### Assignment
Collect every line of the records below that contains the word "grey".
***** Records for processing
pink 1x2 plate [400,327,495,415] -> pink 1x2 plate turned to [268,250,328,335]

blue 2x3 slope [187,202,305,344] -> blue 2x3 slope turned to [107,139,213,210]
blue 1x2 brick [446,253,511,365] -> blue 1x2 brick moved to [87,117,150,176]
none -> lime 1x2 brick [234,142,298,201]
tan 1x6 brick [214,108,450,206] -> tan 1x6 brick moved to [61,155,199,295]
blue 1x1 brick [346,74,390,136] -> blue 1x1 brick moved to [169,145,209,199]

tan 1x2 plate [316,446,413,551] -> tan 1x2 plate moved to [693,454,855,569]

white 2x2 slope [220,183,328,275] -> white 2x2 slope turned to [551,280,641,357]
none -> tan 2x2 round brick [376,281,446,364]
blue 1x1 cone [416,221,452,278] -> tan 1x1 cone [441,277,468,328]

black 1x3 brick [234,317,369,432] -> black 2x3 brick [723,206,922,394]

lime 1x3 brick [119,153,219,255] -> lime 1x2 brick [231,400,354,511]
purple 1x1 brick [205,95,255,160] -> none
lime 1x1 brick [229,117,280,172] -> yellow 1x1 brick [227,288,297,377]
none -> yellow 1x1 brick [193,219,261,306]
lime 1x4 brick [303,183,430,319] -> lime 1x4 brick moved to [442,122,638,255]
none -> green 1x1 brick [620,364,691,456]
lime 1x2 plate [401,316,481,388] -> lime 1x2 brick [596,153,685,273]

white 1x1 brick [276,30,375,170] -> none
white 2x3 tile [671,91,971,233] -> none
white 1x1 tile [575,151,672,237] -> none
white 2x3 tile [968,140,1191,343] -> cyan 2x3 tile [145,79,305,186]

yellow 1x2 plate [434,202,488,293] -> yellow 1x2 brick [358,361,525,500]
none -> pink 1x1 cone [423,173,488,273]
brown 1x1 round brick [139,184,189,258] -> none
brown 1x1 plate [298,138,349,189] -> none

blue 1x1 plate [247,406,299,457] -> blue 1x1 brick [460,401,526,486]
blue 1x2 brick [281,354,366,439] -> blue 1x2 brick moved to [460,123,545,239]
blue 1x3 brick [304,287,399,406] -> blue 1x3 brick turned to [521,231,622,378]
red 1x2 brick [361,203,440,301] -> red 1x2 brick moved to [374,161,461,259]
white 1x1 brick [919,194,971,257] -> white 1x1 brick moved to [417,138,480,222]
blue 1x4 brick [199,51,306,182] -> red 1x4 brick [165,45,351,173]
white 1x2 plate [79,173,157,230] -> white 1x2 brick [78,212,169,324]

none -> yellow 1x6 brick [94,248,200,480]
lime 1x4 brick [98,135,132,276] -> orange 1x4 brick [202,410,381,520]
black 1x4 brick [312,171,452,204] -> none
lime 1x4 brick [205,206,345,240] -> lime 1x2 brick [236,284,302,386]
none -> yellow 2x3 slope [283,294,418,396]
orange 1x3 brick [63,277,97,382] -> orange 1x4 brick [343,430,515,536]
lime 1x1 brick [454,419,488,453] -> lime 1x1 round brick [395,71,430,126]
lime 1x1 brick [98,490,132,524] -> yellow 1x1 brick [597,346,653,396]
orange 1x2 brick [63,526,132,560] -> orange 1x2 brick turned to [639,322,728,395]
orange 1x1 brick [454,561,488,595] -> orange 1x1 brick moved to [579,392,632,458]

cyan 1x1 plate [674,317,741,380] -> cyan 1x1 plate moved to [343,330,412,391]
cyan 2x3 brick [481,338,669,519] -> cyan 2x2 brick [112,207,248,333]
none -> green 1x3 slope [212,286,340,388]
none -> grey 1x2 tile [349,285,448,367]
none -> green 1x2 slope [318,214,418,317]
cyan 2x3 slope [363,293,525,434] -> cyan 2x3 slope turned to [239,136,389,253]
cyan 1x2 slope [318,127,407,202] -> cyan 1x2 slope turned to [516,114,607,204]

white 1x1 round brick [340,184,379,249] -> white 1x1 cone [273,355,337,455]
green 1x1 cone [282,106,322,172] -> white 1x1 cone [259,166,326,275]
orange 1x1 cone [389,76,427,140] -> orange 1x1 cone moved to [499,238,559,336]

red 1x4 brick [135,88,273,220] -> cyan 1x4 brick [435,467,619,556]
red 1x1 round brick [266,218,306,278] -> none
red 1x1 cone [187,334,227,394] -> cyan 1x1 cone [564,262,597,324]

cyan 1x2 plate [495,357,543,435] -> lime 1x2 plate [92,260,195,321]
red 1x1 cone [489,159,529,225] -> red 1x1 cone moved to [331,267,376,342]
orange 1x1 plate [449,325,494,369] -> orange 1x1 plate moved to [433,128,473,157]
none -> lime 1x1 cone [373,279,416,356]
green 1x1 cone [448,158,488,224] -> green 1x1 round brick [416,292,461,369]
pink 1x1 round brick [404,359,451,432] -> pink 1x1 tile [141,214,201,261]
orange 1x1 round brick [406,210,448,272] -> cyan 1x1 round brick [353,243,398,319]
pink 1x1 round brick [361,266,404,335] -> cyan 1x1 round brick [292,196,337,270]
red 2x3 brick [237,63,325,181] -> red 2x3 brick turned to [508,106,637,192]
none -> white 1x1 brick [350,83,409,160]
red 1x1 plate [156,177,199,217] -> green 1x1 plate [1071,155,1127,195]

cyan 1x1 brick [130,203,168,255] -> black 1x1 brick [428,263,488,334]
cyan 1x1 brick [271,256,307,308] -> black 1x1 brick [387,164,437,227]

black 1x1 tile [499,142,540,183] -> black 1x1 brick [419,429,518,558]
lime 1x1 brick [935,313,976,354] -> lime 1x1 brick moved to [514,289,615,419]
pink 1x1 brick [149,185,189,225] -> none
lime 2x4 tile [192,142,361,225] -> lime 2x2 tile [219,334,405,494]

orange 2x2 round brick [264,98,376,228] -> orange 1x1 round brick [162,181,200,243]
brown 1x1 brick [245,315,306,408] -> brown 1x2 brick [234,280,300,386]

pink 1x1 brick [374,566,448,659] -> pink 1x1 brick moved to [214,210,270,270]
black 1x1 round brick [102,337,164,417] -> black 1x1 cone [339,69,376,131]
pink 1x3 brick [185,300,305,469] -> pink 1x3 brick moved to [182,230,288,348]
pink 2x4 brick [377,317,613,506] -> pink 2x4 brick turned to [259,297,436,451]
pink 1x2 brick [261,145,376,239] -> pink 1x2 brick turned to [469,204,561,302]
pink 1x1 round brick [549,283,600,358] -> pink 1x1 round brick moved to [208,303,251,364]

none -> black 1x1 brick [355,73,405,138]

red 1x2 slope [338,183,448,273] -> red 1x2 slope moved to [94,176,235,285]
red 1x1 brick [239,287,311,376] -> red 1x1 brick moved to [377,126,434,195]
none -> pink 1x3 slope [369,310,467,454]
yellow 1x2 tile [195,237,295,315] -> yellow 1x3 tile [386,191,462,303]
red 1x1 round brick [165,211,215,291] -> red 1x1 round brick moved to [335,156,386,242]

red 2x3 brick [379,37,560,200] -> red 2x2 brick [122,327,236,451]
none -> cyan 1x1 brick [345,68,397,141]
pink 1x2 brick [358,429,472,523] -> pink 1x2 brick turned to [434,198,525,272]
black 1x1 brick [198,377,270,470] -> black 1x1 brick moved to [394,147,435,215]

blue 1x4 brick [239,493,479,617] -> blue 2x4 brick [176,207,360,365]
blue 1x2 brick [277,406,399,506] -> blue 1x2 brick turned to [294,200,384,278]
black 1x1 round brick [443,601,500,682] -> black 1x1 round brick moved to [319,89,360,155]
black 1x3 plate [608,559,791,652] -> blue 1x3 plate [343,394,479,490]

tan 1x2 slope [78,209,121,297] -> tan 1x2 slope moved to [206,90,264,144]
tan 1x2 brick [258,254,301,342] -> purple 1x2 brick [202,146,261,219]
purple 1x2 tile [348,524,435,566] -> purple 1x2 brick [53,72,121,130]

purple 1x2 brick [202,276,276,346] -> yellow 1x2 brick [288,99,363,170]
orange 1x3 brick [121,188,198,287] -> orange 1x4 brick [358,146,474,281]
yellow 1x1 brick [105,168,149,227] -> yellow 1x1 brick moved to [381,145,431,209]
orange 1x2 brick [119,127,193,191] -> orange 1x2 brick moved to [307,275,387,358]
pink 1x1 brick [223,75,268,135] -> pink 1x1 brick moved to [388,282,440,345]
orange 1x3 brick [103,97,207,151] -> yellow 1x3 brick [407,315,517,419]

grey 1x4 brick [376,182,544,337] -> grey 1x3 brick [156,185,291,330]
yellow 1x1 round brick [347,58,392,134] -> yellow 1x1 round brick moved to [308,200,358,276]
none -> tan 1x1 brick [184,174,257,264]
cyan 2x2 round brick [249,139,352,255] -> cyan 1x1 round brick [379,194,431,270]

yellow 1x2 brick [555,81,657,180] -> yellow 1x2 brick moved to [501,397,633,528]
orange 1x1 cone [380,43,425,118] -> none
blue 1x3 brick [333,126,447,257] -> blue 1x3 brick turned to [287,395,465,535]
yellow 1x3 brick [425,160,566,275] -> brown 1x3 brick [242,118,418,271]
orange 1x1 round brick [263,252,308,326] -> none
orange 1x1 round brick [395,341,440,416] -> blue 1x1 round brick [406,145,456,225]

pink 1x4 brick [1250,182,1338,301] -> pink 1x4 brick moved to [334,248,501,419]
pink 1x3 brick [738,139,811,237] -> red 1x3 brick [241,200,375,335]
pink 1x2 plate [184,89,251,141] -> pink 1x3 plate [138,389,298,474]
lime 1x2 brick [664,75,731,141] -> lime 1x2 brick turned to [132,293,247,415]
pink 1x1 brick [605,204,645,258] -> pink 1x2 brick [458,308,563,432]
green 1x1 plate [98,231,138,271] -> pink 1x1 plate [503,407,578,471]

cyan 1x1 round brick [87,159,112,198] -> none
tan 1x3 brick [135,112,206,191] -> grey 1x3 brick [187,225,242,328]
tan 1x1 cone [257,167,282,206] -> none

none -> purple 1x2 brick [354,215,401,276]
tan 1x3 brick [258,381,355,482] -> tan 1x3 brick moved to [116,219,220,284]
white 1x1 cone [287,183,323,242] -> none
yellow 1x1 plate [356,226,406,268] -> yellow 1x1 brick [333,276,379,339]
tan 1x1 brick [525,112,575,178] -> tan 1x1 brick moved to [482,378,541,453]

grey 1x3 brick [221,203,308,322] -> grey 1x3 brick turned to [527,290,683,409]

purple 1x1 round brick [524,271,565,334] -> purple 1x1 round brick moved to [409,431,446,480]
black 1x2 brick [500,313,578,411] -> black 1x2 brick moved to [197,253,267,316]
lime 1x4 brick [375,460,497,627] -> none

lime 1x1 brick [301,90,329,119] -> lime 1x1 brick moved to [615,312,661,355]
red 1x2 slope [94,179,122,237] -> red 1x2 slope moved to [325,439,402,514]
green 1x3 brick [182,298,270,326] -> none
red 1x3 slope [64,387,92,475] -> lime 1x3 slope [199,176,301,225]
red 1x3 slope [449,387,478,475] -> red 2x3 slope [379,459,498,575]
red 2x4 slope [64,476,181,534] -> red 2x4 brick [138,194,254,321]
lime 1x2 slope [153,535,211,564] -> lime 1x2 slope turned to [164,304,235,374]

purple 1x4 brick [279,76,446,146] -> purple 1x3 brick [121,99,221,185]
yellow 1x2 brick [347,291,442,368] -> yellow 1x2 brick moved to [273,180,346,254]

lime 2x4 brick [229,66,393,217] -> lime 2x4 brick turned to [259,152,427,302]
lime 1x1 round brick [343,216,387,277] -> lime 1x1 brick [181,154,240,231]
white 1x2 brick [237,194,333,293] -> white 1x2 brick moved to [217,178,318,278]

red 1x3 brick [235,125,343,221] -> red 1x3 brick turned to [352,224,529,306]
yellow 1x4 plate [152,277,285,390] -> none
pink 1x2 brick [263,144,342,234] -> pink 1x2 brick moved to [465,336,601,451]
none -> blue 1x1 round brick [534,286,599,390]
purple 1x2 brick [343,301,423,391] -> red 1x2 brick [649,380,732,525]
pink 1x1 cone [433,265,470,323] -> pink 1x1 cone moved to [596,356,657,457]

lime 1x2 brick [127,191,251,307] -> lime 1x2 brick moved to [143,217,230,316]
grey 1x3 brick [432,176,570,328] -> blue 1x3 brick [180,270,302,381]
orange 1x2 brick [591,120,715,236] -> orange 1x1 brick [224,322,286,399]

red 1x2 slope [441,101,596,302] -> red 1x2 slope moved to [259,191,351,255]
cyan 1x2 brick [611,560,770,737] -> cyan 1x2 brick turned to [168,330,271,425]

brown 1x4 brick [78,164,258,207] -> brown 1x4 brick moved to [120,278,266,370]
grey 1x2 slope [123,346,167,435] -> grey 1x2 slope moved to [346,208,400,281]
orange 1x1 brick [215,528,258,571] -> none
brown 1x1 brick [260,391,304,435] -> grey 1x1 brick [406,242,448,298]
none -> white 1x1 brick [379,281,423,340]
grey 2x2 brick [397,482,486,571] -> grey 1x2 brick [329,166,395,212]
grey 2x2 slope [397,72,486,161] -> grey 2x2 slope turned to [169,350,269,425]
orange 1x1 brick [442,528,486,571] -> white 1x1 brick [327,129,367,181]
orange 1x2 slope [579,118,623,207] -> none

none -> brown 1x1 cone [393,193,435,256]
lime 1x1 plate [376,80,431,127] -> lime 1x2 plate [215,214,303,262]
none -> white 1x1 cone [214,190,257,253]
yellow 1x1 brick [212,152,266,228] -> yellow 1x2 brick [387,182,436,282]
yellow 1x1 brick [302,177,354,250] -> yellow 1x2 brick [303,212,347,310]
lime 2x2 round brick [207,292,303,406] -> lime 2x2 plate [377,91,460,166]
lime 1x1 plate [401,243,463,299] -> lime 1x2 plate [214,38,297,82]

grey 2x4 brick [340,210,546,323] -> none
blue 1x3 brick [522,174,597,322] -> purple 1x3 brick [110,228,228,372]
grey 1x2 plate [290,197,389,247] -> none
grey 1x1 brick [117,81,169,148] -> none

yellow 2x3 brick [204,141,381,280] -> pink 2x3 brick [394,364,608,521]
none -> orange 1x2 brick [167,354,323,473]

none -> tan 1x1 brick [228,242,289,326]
**********
### The completed task
none -> grey 1x2 tile [349,285,448,367]
grey 1x4 brick [376,182,544,337] -> grey 1x3 brick [156,185,291,330]
tan 1x3 brick [135,112,206,191] -> grey 1x3 brick [187,225,242,328]
grey 1x3 brick [221,203,308,322] -> grey 1x3 brick turned to [527,290,683,409]
grey 1x3 brick [432,176,570,328] -> blue 1x3 brick [180,270,302,381]
grey 1x2 slope [123,346,167,435] -> grey 1x2 slope moved to [346,208,400,281]
brown 1x1 brick [260,391,304,435] -> grey 1x1 brick [406,242,448,298]
grey 2x2 brick [397,482,486,571] -> grey 1x2 brick [329,166,395,212]
grey 2x2 slope [397,72,486,161] -> grey 2x2 slope turned to [169,350,269,425]
grey 2x4 brick [340,210,546,323] -> none
grey 1x2 plate [290,197,389,247] -> none
grey 1x1 brick [117,81,169,148] -> none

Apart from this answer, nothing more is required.